**Exercise instructions**
Repeat precisely the line in which "C206: 2.2uF (DGND, VS) -> none" occurs and all lines that follow it in the entries below. Pictures must be omitted.

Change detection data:
■ ■ ■ ■ ■

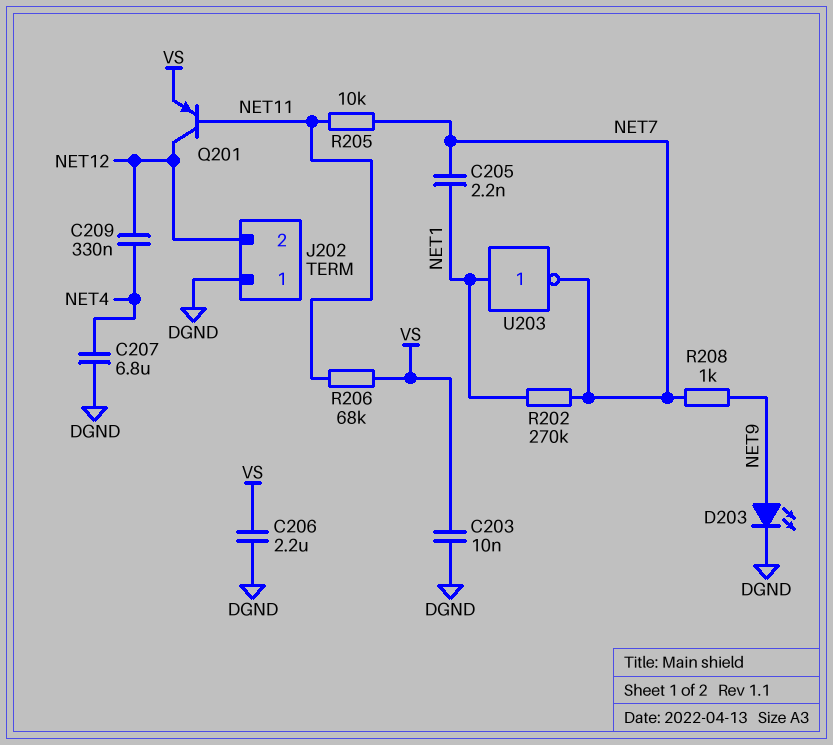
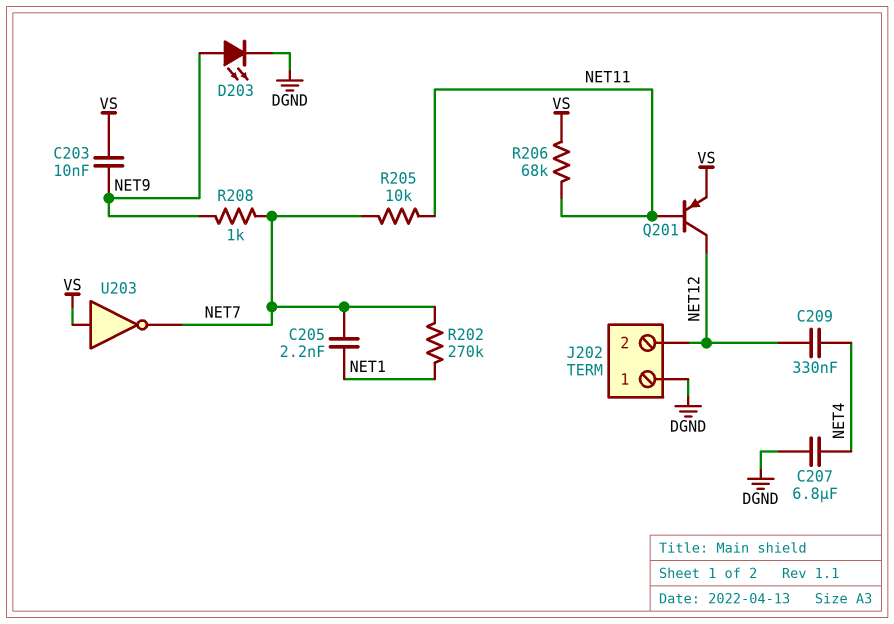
C203: 10nF (DGND, VS) -> 10nF (NET9, VS)
C206: 2.2uF (DGND, VS) -> none
U203: NOT (in NET1, out NET7) -> NOT (in VS, out NET7)

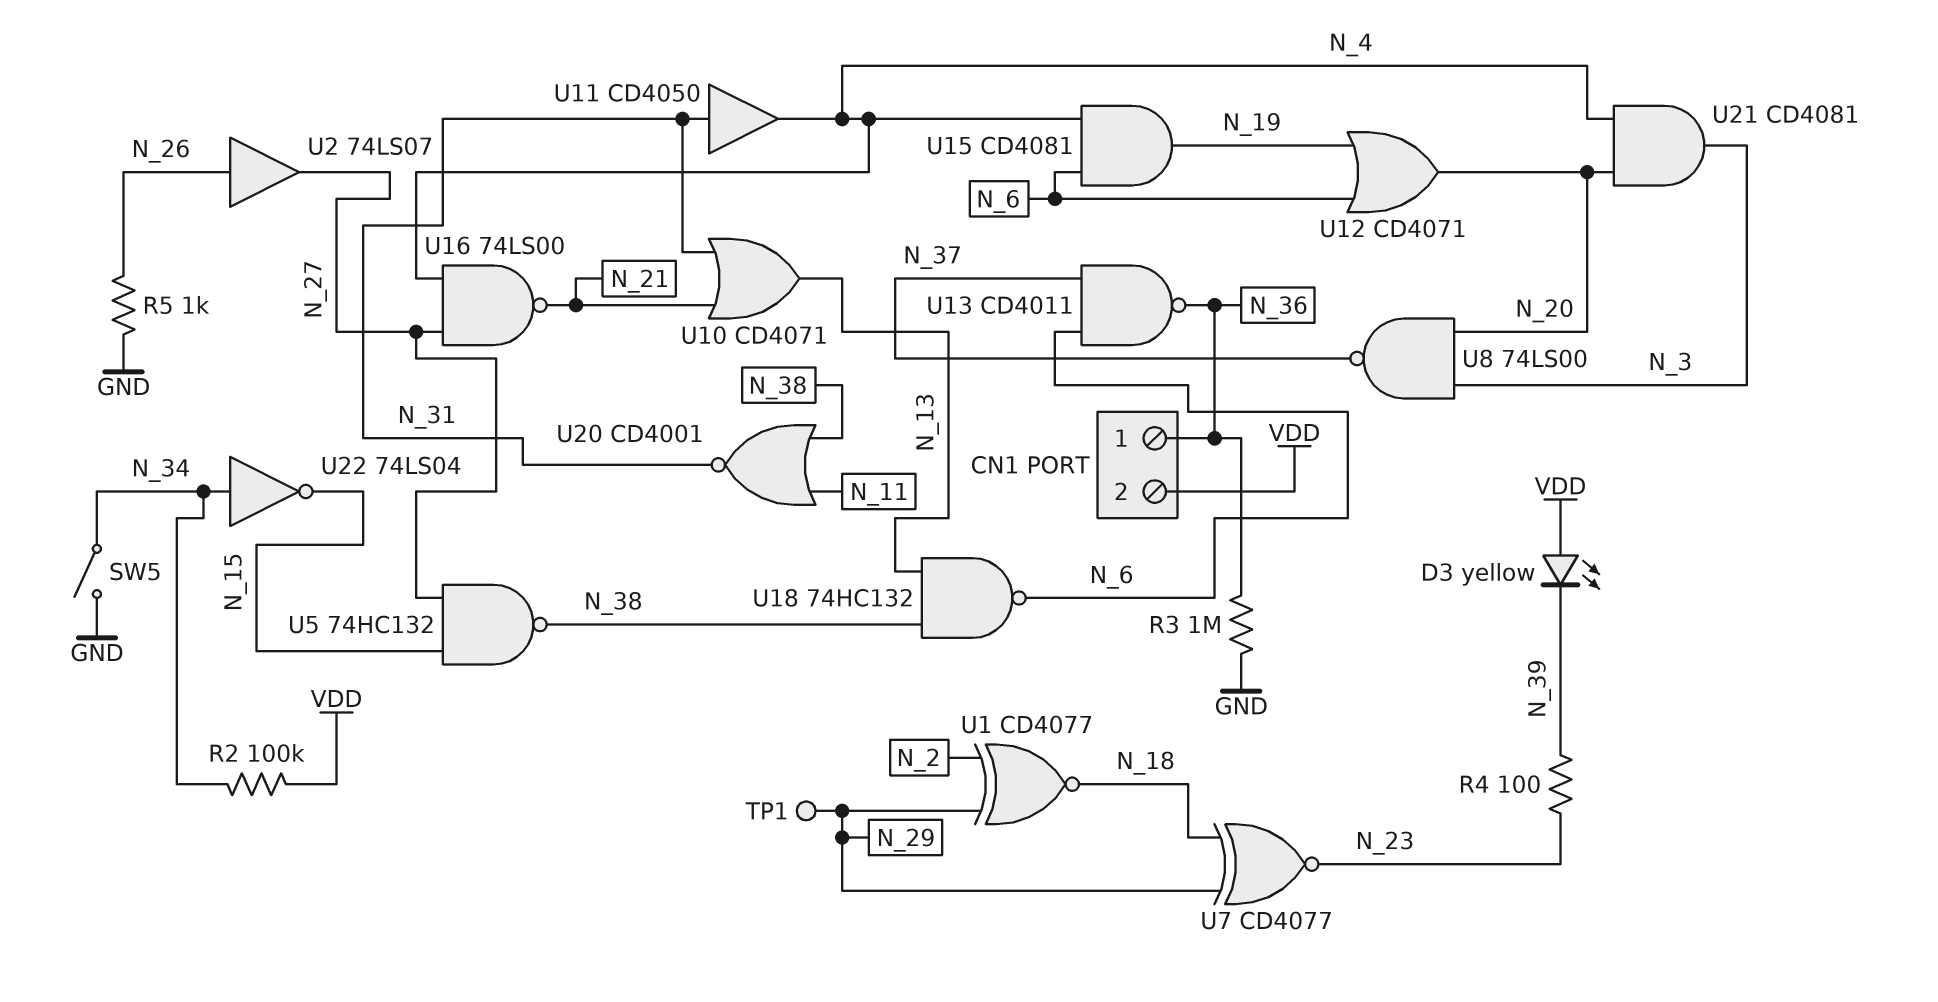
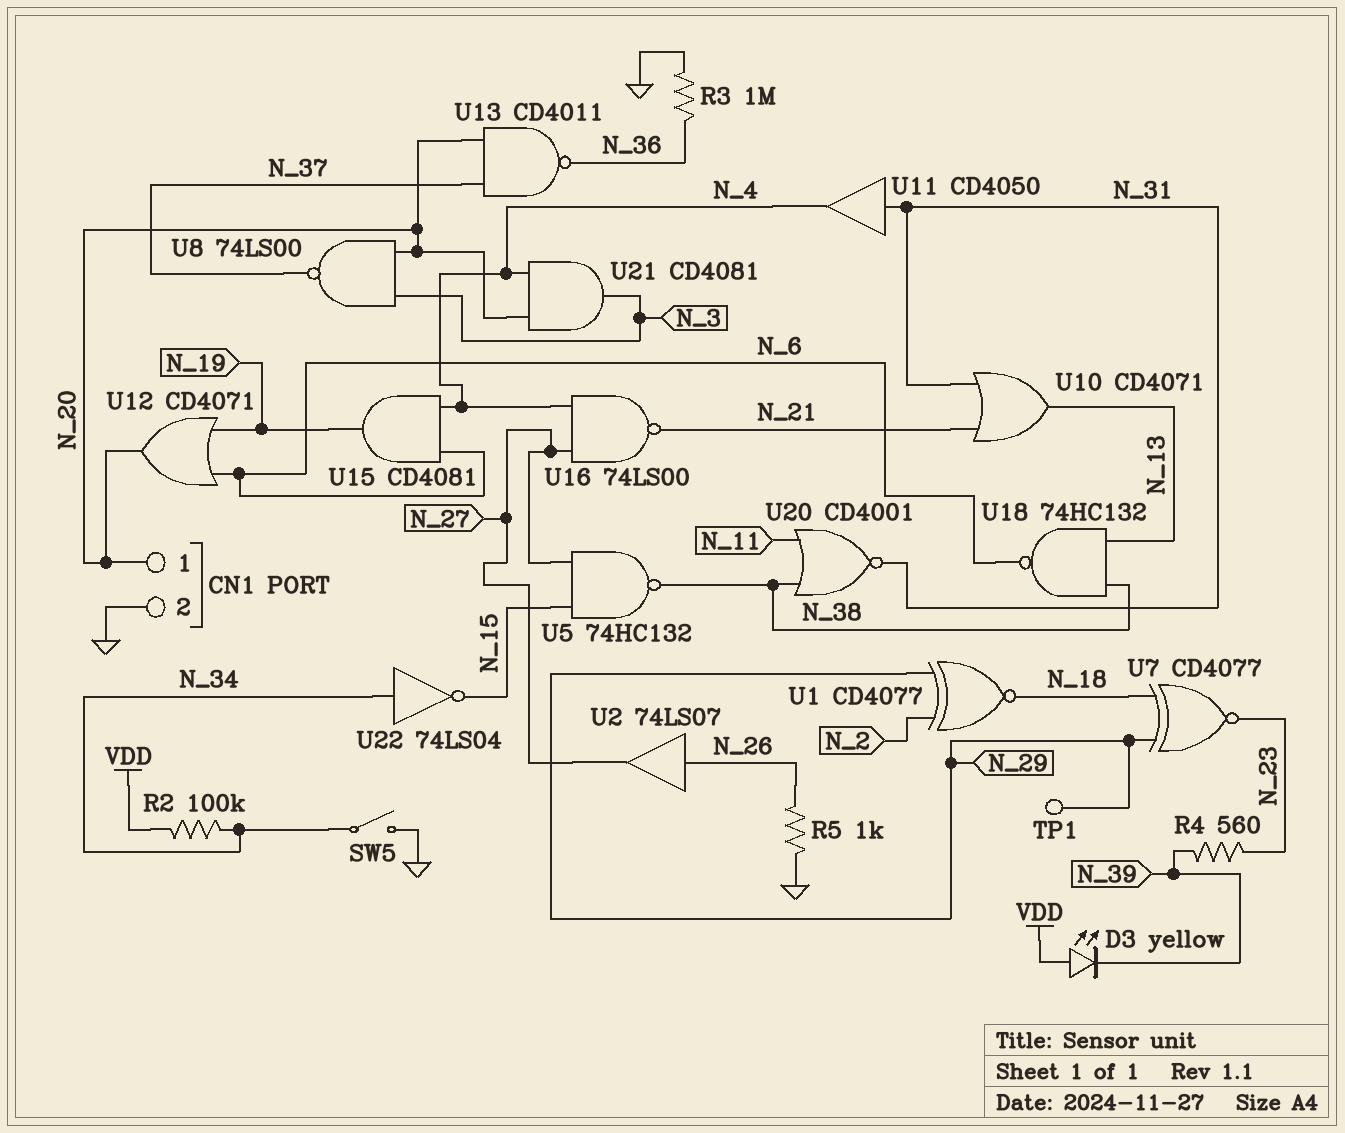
CN1 pin 1: N_36 -> N_20
CN1 pin 2: VDD -> GND
R4: 100 (N_23, N_39) -> 560 (N_23, N_39)
U13: NAND CD4011 (in N_6, in N_37, out N_36) -> NAND CD4011 (in N_20, in N_37, out N_36)

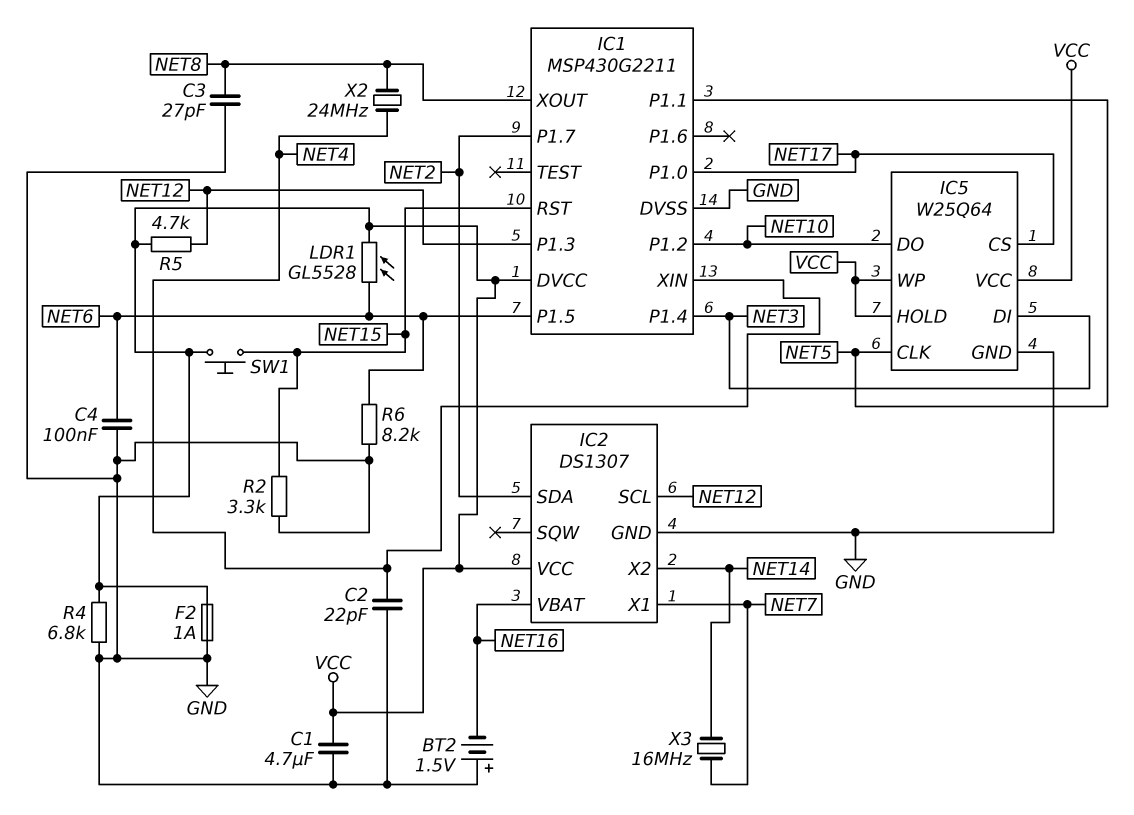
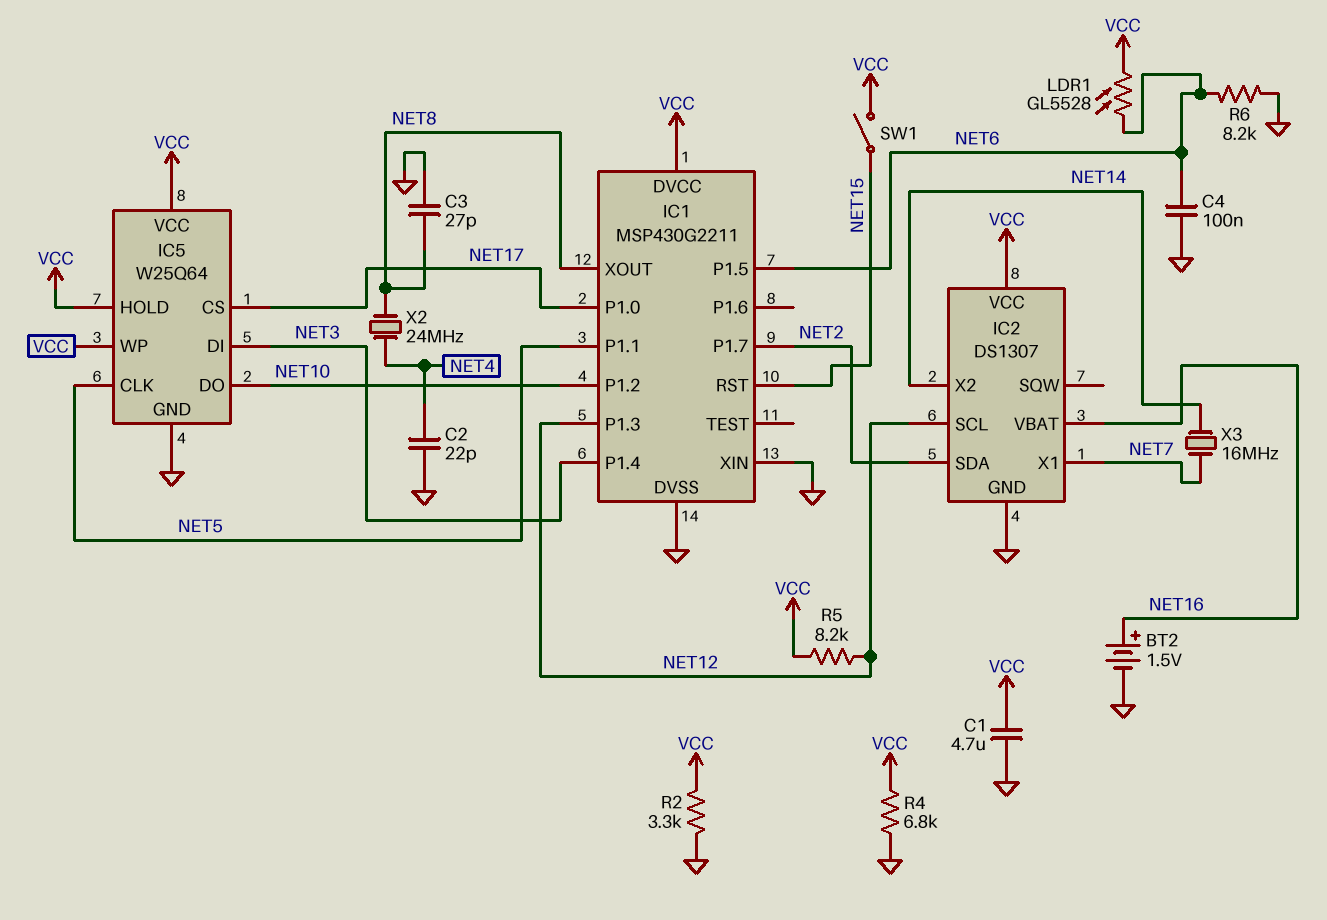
BT2: 1.5V (plus GND, minus NET16) -> 1.5V (plus NET16, minus GND)
F2: 1A (GND, VCC) -> none
IC1 pin XIN: NET4 -> GND
R2: 3.3k (GND, NET15) -> 3.3k (GND, VCC)
R5: 4.7k (NET12, VCC) -> 8.2k (NET12, VCC)
SW1: button (NET15, VCC) -> switch (NET15, VCC)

■ ■ ■ ■ ■

**Answer to this problem**
C206: 2.2uF (DGND, VS) -> none
U203: NOT (in NET1, out NET7) -> NOT (in VS, out NET7)

CN1 pin 1: N_36 -> N_20
CN1 pin 2: VDD -> GND
R4: 100 (N_23, N_39) -> 560 (N_23, N_39)
U13: NAND CD4011 (in N_6, in N_37, out N_36) -> NAND CD4011 (in N_20, in N_37, out N_36)

BT2: 1.5V (plus GND, minus NET16) -> 1.5V (plus NET16, minus GND)
F2: 1A (GND, VCC) -> none
IC1 pin XIN: NET4 -> GND
R2: 3.3k (GND, NET15) -> 3.3k (GND, VCC)
R5: 4.7k (NET12, VCC) -> 8.2k (NET12, VCC)
SW1: button (NET15, VCC) -> switch (NET15, VCC)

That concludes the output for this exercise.